What needs to be done: The result should be a word-for-word retyping of the entries below, free of pictures.

Scene images with change listings
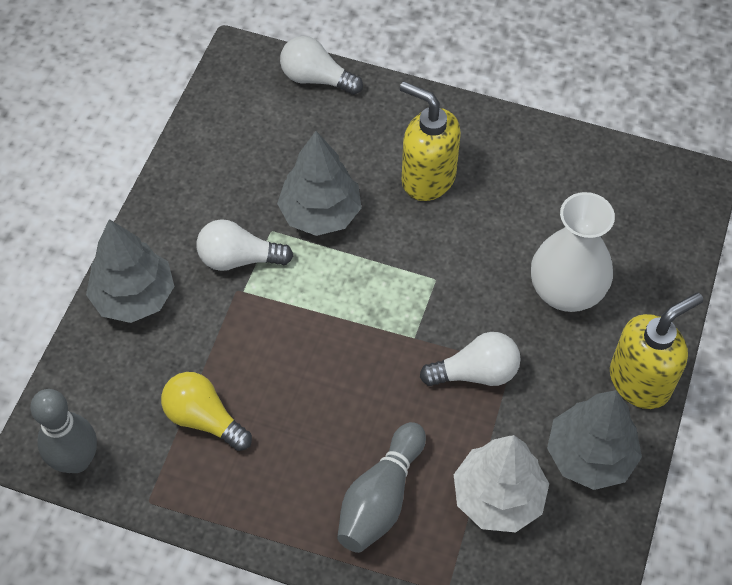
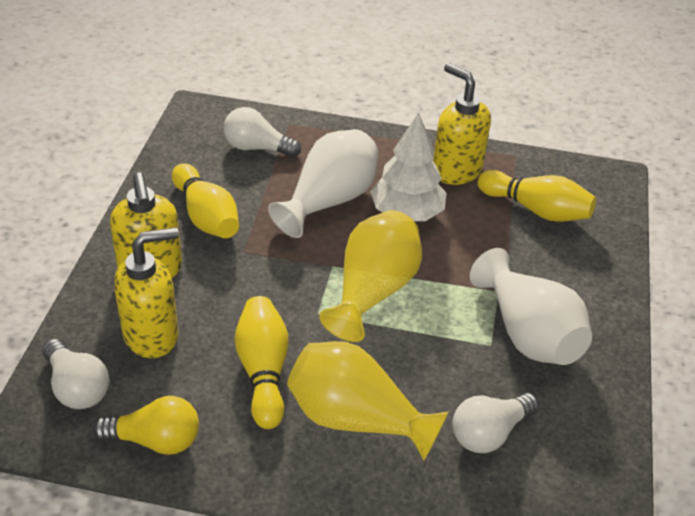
grey bowling pin: 2 -> 0
grey tree: 3 -> 0
white vase: 1 -> 2
yellow bowling pin: 0 -> 3
yellow soap dispenser: 2 -> 3
yellow vase: 0 -> 2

Result:
grey bowling pin: 2 -> 0
grey tree: 3 -> 0
white vase: 1 -> 2
yellow bowling pin: 0 -> 3
yellow soap dispenser: 2 -> 3
yellow vase: 0 -> 2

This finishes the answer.